Extract every line below that contains the word "button".

------ Records for processing

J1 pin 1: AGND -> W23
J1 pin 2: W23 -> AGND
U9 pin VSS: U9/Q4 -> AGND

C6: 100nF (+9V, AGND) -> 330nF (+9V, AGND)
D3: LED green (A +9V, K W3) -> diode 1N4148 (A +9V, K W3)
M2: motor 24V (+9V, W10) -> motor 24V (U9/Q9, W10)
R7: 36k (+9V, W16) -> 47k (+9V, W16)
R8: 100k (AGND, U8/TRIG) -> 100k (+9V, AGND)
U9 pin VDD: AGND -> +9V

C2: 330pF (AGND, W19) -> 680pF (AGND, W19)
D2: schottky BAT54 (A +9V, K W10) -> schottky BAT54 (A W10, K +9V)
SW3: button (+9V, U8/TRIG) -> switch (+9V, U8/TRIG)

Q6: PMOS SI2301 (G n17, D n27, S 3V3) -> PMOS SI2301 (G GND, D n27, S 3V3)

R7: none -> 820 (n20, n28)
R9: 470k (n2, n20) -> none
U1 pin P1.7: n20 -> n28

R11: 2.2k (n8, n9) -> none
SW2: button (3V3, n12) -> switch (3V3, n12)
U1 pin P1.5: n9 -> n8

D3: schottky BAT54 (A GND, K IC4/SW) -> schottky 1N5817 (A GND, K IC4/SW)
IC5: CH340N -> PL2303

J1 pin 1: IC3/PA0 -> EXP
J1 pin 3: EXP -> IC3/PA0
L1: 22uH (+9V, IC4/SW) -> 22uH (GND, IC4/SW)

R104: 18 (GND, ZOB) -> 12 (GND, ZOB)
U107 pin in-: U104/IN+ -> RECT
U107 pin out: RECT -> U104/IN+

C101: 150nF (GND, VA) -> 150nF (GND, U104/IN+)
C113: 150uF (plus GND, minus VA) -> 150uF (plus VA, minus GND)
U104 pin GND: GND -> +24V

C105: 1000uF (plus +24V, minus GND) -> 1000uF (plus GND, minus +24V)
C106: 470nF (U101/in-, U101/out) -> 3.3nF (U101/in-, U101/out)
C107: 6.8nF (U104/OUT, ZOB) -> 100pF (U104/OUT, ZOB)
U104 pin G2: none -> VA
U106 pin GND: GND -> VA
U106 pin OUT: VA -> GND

------------

◆ Response area ◆
SW3: button (+9V, U8/TRIG) -> switch (+9V, U8/TRIG)
SW2: button (3V3, n12) -> switch (3V3, n12)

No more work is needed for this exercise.